▸ DATA SHOWN
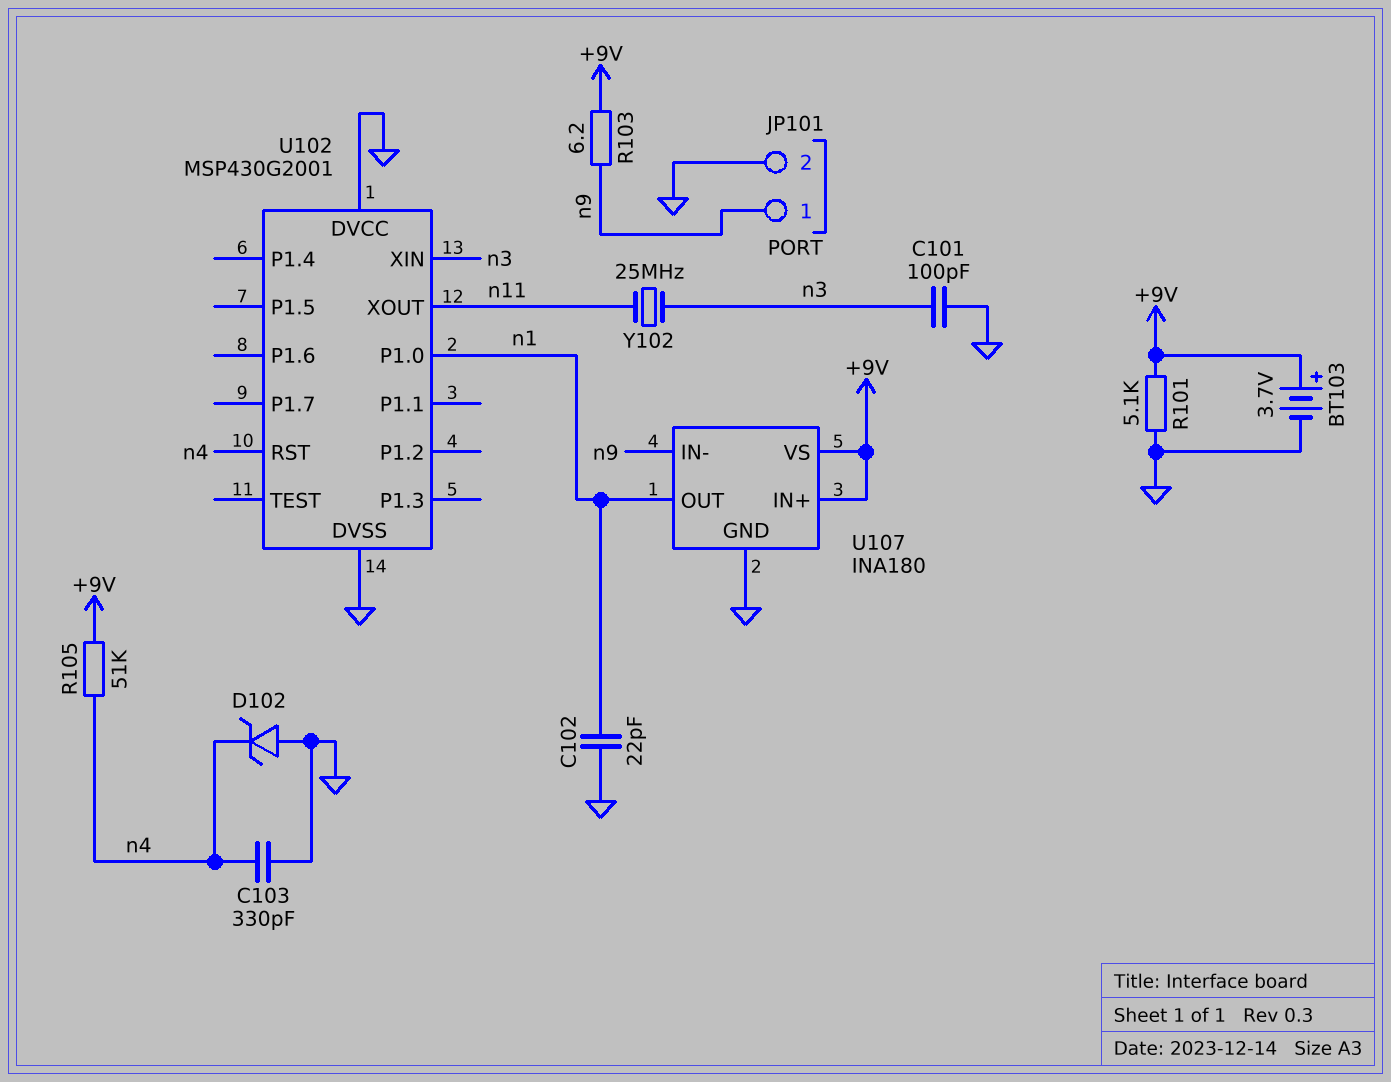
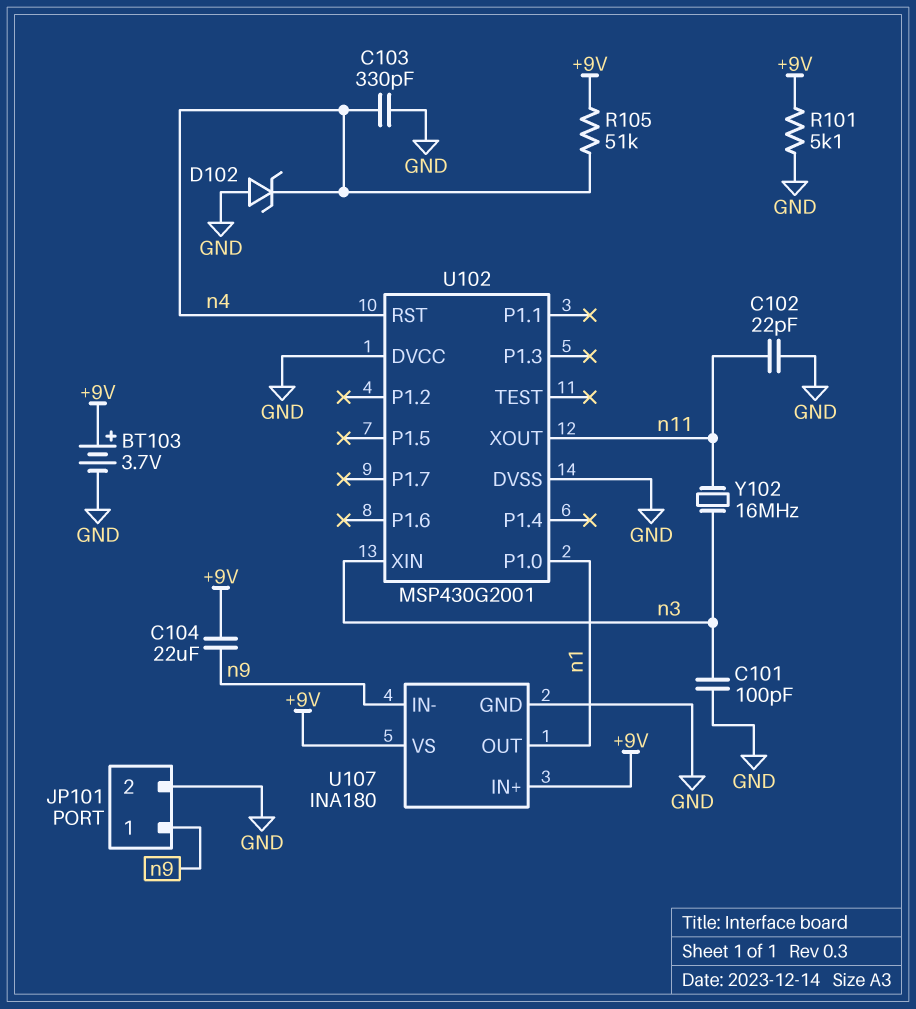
C102: 22pF (GND, n1) -> 22pF (GND, n11)
C104: none -> 22uF (+9V, n9)
R103: 6.2 (+9V, n9) -> none
Y102: 25MHz (n3, n11) -> 16MHz (n3, n11)

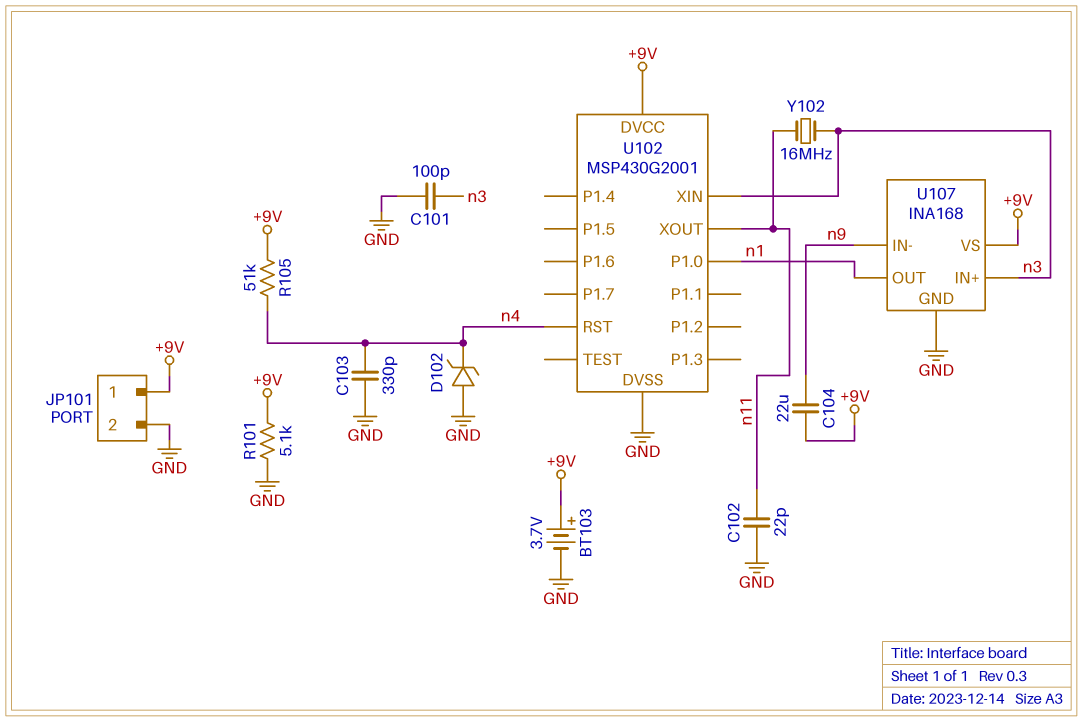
JP101 pin 1: n9 -> +9V
U102 pin DVCC: GND -> +9V
U107: INA180 -> INA168
U107 pin IN+: +9V -> n3

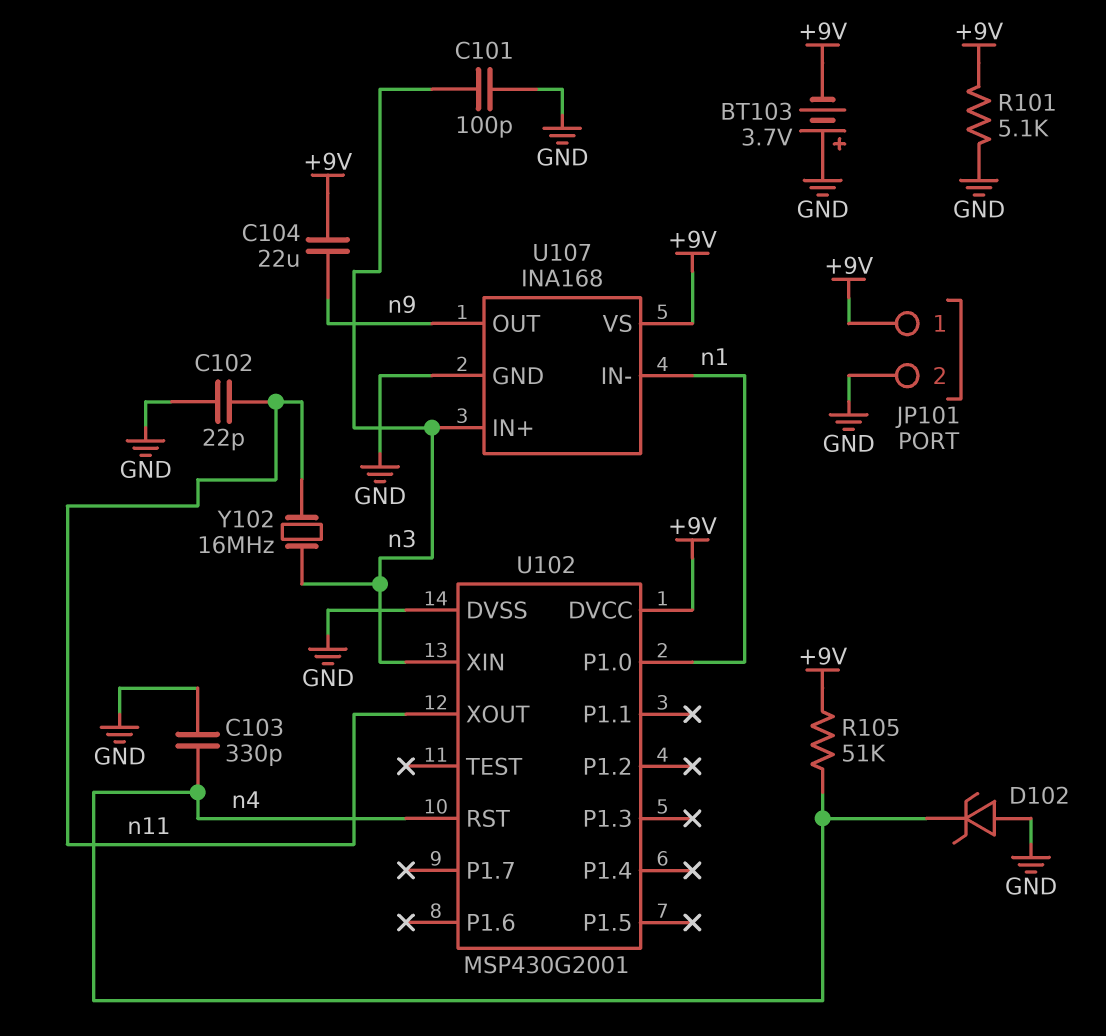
BT103: 3.7V (plus +9V, minus GND) -> 3.7V (plus GND, minus +9V)
U107 pin IN-: n9 -> n1
U107 pin OUT: n1 -> n9

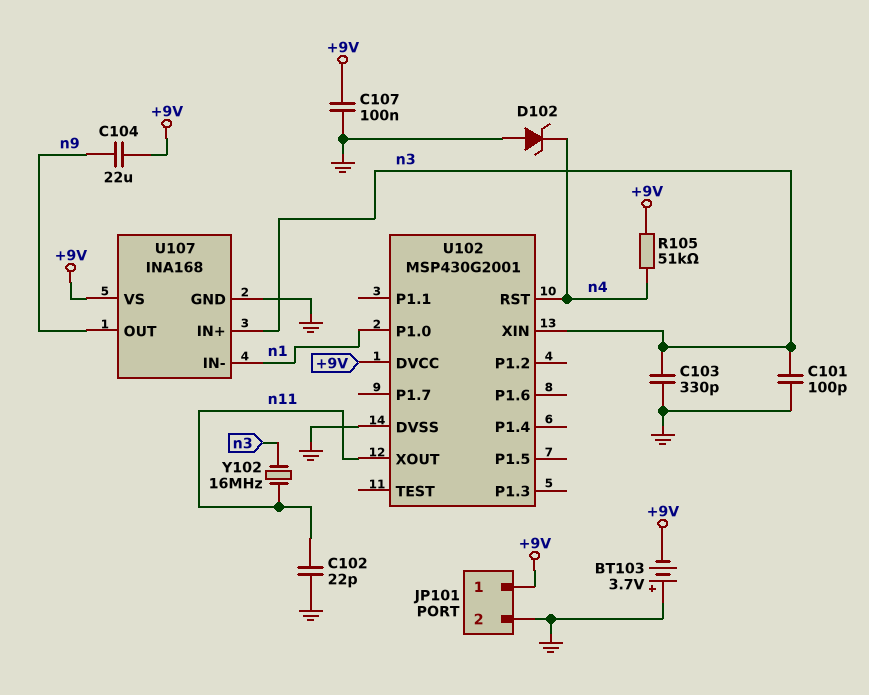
C103: 330pF (GND, n4) -> 330pF (GND, n3)
C107: none -> 100nF (+9V, GND)
R101: 5.1k (+9V, GND) -> none

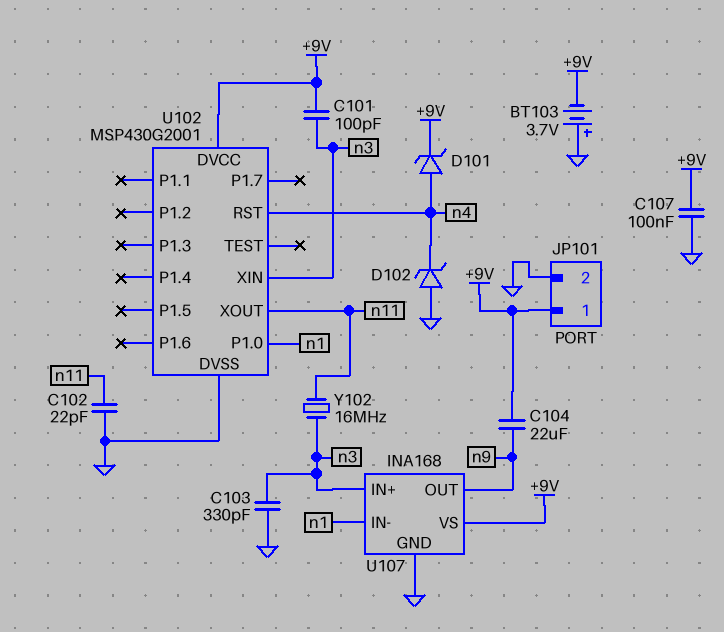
C101: 100pF (GND, n3) -> 100pF (+9V, n3)
D101: none -> zener (A n4, K +9V)
R105: 51k (+9V, n4) -> none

▸ WHAT THE TASK REQUIRES
Copy each line from the data that features the string "none".

▸ YOUR SOLUTION
C104: none -> 22uF (+9V, n9)
R103: 6.2 (+9V, n9) -> none
C107: none -> 100nF (+9V, GND)
R101: 5.1k (+9V, GND) -> none
D101: none -> zener (A n4, K +9V)
R105: 51k (+9V, n4) -> none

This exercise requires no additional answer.